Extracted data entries
......
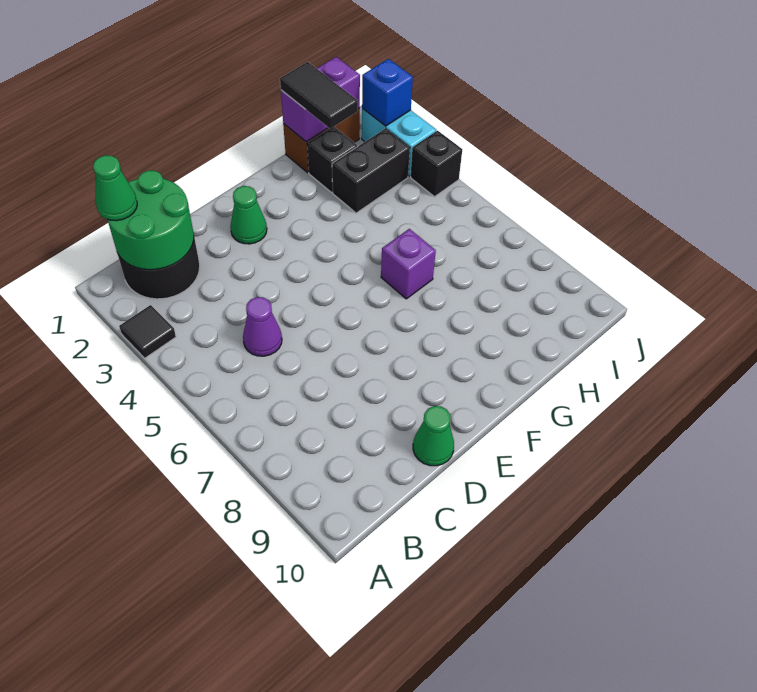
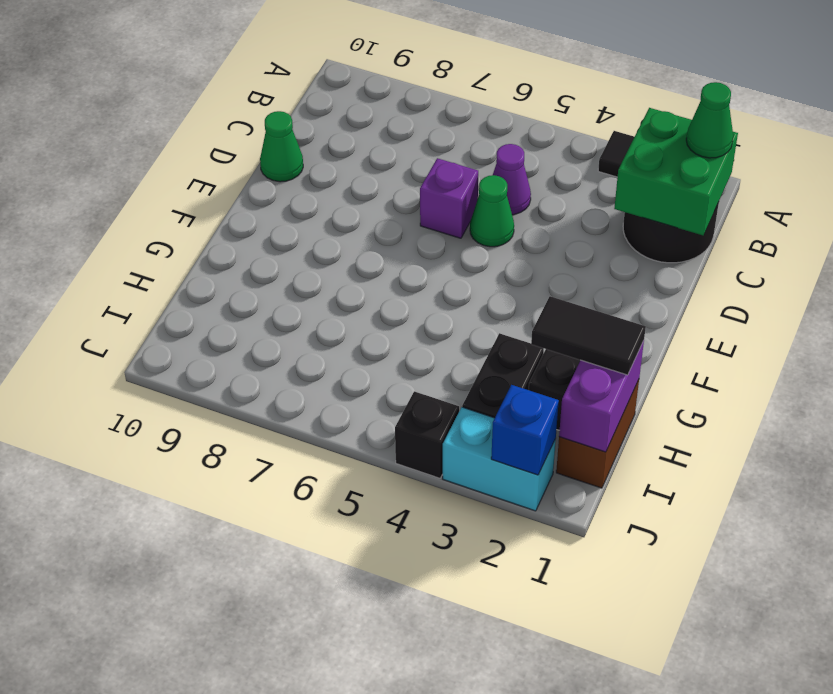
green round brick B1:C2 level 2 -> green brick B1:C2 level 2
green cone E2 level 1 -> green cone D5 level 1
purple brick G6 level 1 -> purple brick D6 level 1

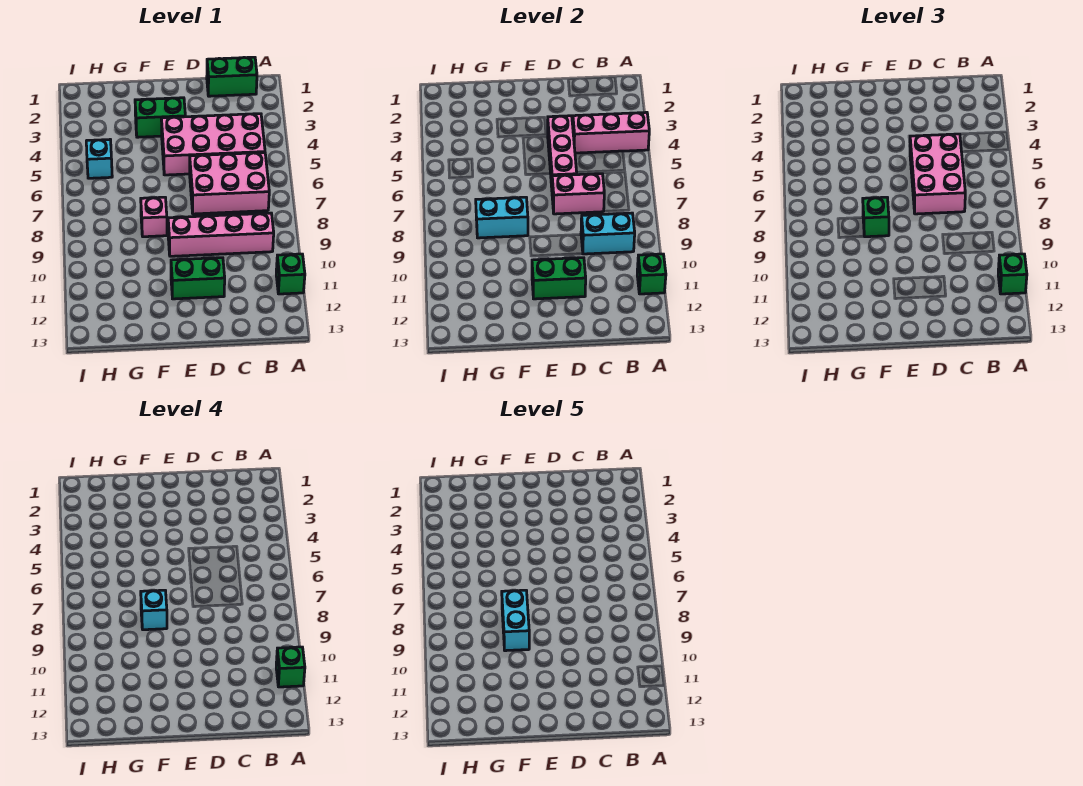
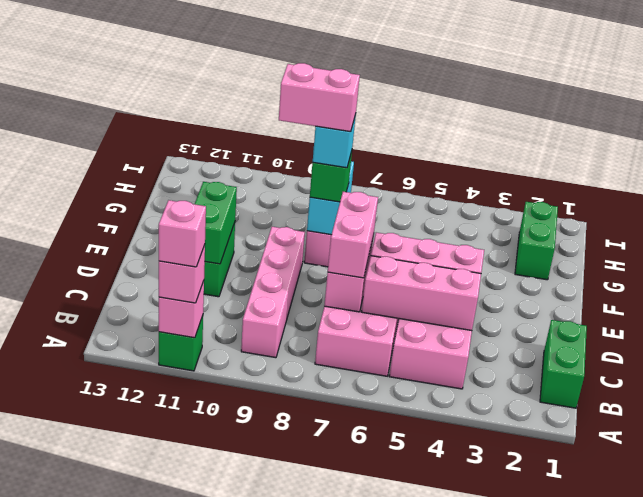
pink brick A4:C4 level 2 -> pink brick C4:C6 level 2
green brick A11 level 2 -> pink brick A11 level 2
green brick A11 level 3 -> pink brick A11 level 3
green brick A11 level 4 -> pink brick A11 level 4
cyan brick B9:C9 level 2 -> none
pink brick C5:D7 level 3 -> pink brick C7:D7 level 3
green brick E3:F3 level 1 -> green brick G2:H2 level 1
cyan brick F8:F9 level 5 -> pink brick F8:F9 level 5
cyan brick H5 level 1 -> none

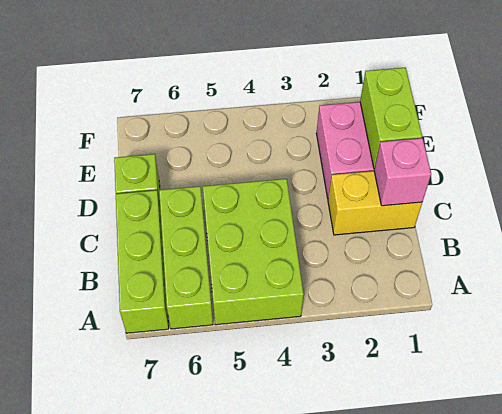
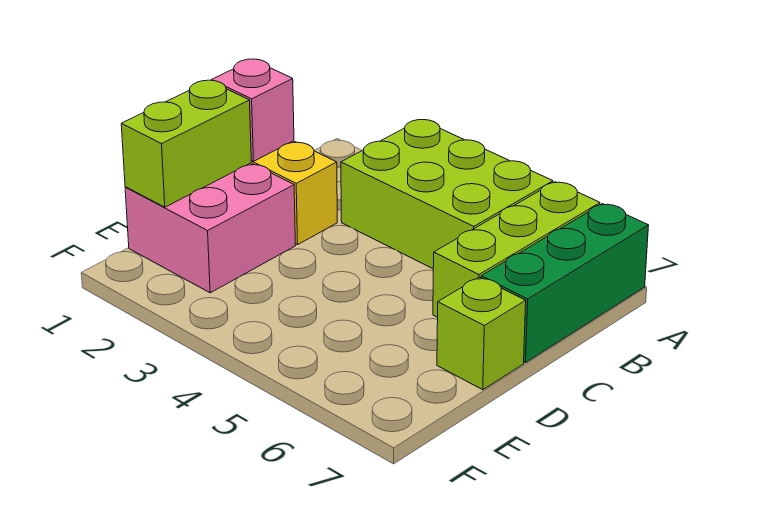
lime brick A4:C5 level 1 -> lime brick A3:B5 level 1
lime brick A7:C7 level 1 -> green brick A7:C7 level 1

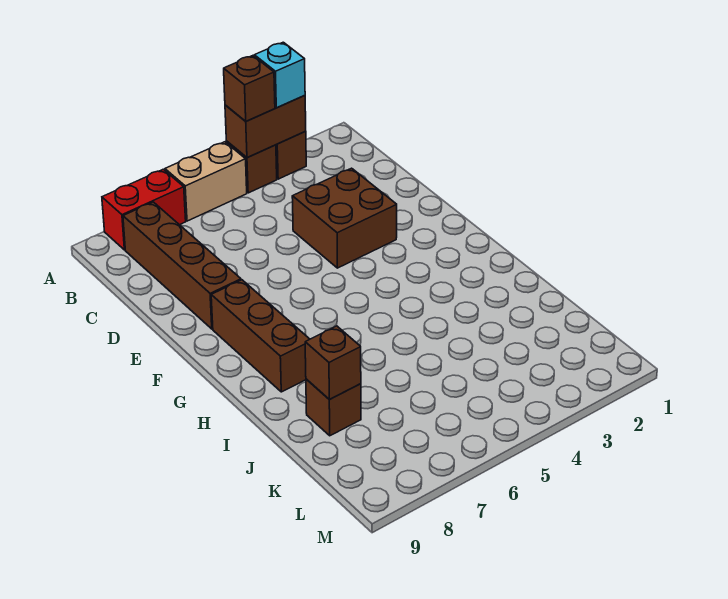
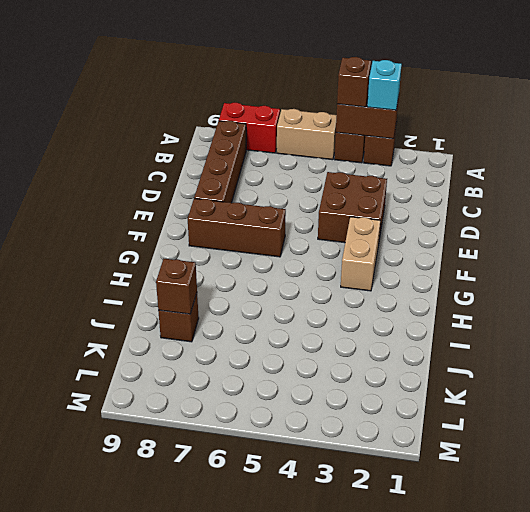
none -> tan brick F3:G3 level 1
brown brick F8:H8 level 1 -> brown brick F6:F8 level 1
......
■ **Task to carry out**
In the records above, find each line that holds the word "cyan"; copy all such lines.

■ **Expected output**
cyan brick B9:C9 level 2 -> none
cyan brick F8:F9 level 5 -> pink brick F8:F9 level 5
cyan brick H5 level 1 -> none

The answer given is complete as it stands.